### What you are asked to do:
Although the records include pictures, the copy should not; write out exactly the lines from the first through the line with "yellow circle: (236, 341)".

-- Records supplied follows --

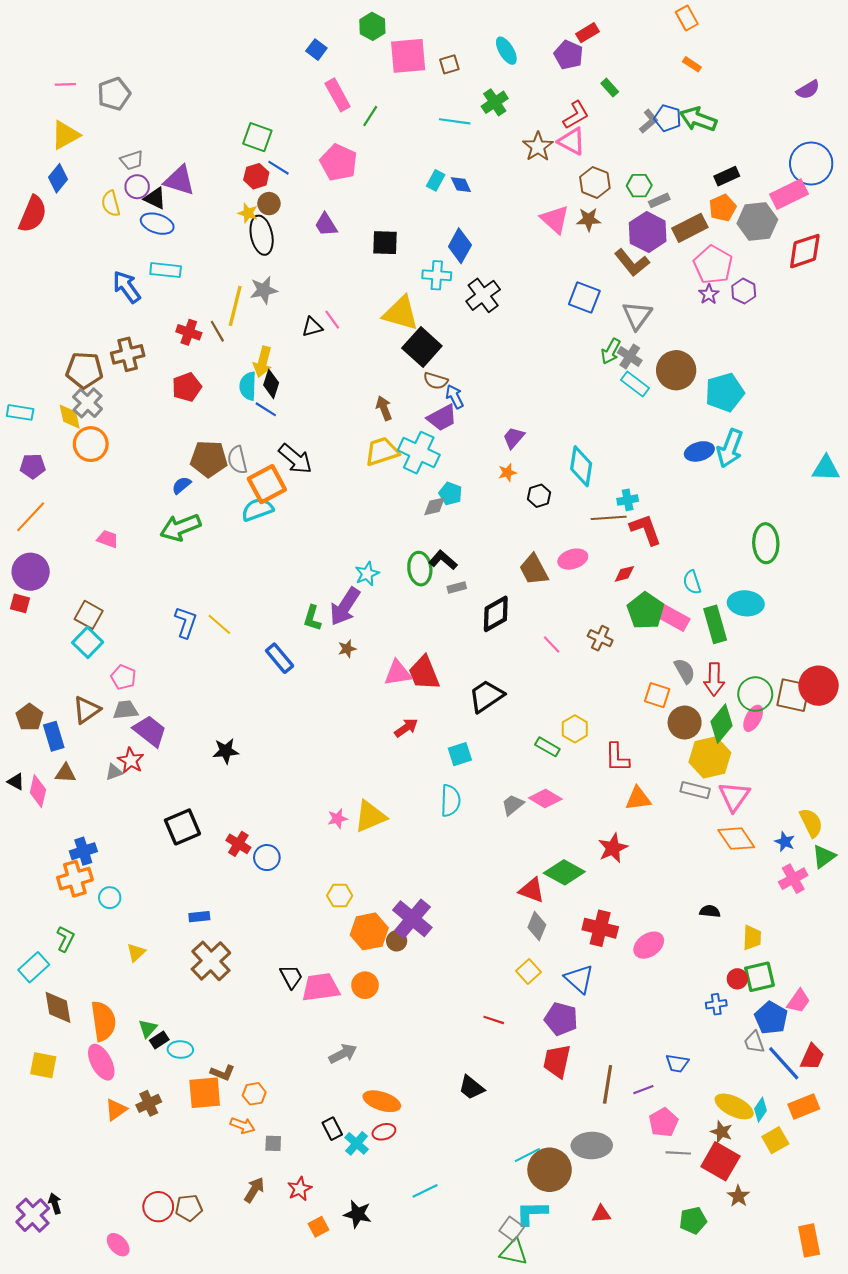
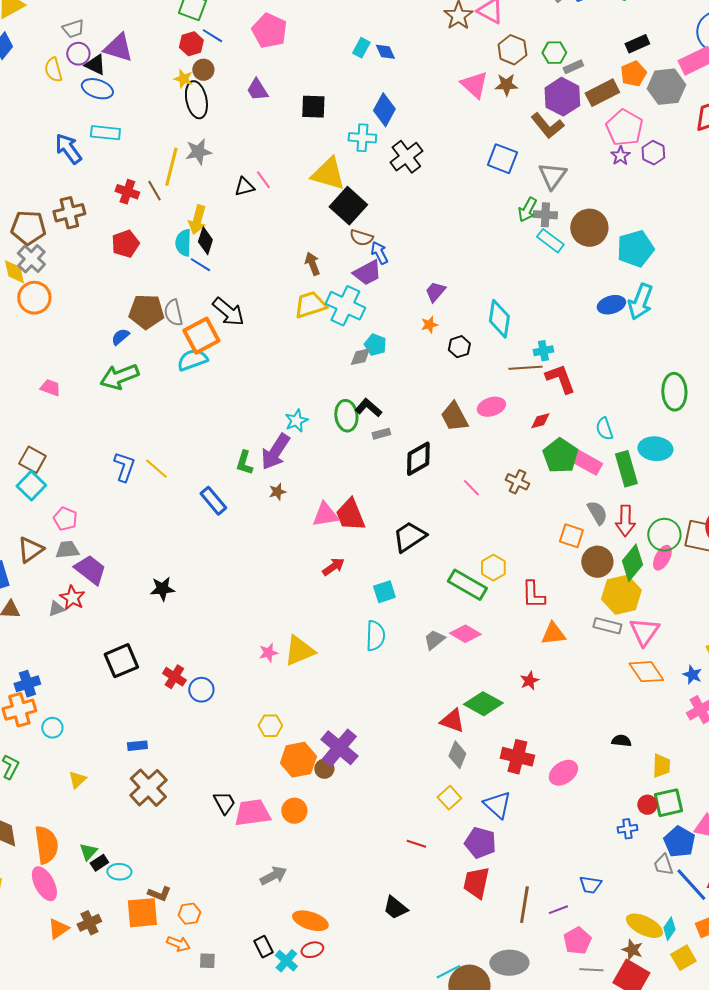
gray cross: (630, 357) -> (545, 215), turned -30
green rectangle: (547, 747) -> (467, 585), size x1.6
red star: (613, 848) -> (529, 681), size x0.7

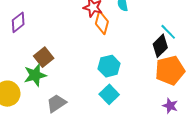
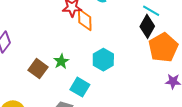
green star: (35, 75) -> (61, 61), moved, size x0.7
cyan square: (109, 94) -> (80, 87), moved

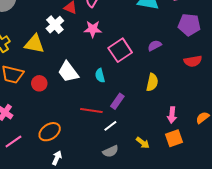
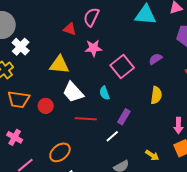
white cross: (55, 25) -> (21, 47), moved
yellow triangle: (34, 44) -> (59, 65), moved
red line: (91, 110) -> (86, 119), moved
white line: (110, 126) -> (112, 136), moved

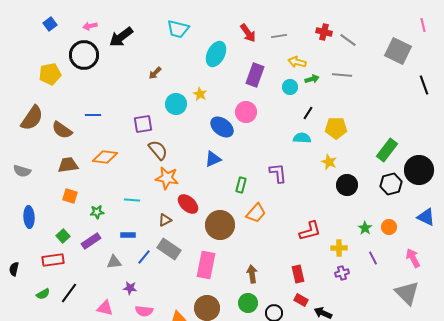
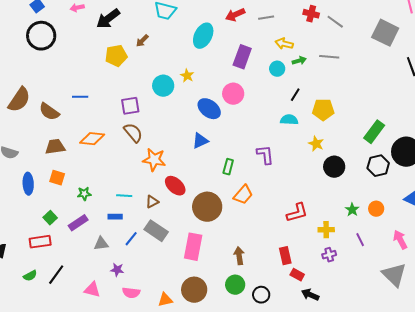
red arrow: (248, 33) -> (235, 15), turned 102
black circle: (84, 55) -> (41, 36), moved
brown arrow: (155, 73) -> (142, 41), moved
yellow pentagon: (50, 74) -> (116, 56), moved
brown semicircle: (158, 150) -> (133, 133), moved
cyan line: (132, 200) -> (124, 196), moved
blue ellipse: (29, 217) -> (28, 184), moved
red rectangle: (301, 300) -> (297, 275), moved

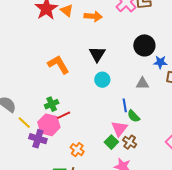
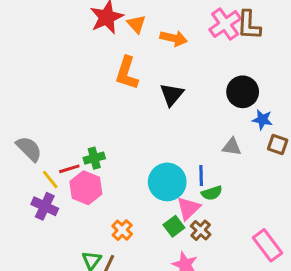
orange L-shape: (58, 64) -> (127, 73), moved, turned -140
cyan circle: (102, 80) -> (167, 182), moved, size x1.6
red line: (64, 115) -> (69, 169), moved
green semicircle: (134, 116) -> (212, 193), turned -72
purple cross: (38, 139) -> (45, 206), moved

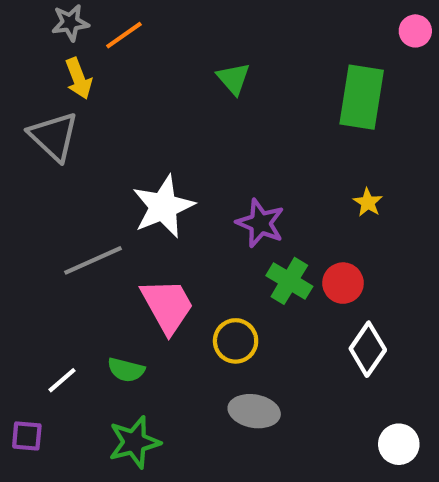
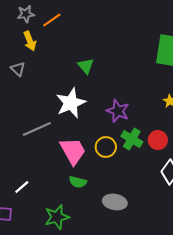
green triangle: (233, 78) -> (86, 66), moved
gray triangle: (54, 136) -> (18, 69), size x0.6
yellow circle: (236, 341) -> (106, 147), moved
green semicircle: (126, 370) -> (78, 182), moved

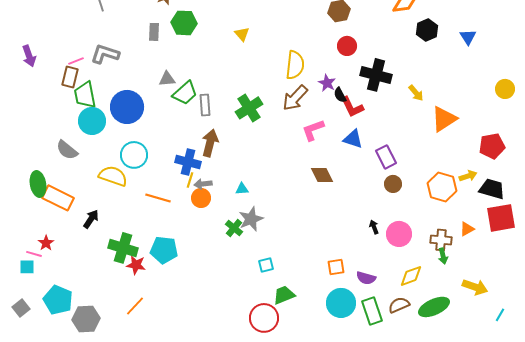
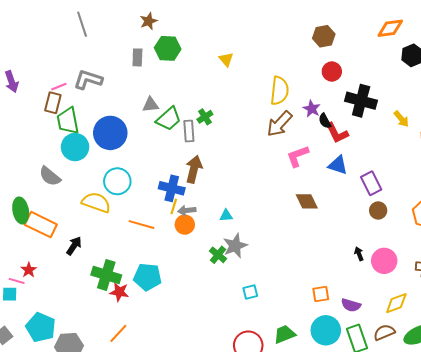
green cross: (249, 108) -> (205, 117), moved, size x0.6
green trapezoid: (284, 295) -> (284, 334), moved

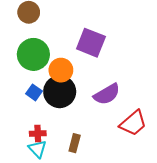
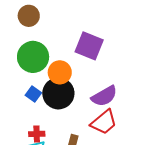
red trapezoid: (133, 123) -> (104, 122), moved

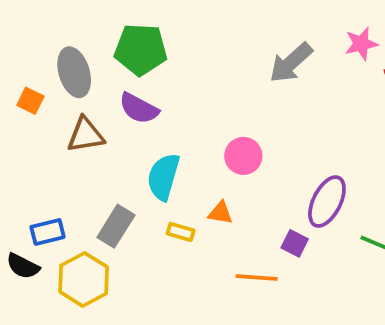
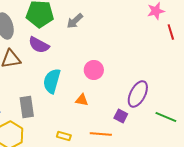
gray arrow: (291, 63) -> (75, 21), moved, size x0.7
gray rectangle: (116, 226) -> (27, 107), turned -40
yellow rectangle: (181, 232) -> (64, 136), moved

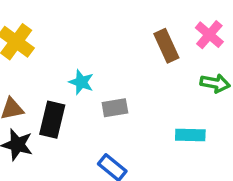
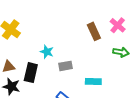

-- Records supplied concluded --

### Exercise result:
gray cross: (630, 357) -> (545, 215), turned -30
green rectangle: (547, 747) -> (467, 585), size x1.6
red star: (613, 848) -> (529, 681), size x0.7

green star: (35, 75) -> (61, 61), moved, size x0.7
cyan square: (109, 94) -> (80, 87), moved

white cross: (55, 25) -> (21, 47), moved
yellow triangle: (34, 44) -> (59, 65), moved
red line: (91, 110) -> (86, 119), moved
white line: (110, 126) -> (112, 136), moved

red arrow: (248, 33) -> (235, 15), turned 102
black circle: (84, 55) -> (41, 36), moved
brown arrow: (155, 73) -> (142, 41), moved
yellow pentagon: (50, 74) -> (116, 56), moved
brown semicircle: (158, 150) -> (133, 133), moved
cyan line: (132, 200) -> (124, 196), moved
blue ellipse: (29, 217) -> (28, 184), moved
red rectangle: (301, 300) -> (297, 275), moved

orange L-shape: (58, 64) -> (127, 73), moved, turned -140
cyan circle: (102, 80) -> (167, 182), moved, size x1.6
red line: (64, 115) -> (69, 169), moved
green semicircle: (134, 116) -> (212, 193), turned -72
purple cross: (38, 139) -> (45, 206), moved

green triangle: (233, 78) -> (86, 66), moved
gray triangle: (54, 136) -> (18, 69), size x0.6
yellow circle: (236, 341) -> (106, 147), moved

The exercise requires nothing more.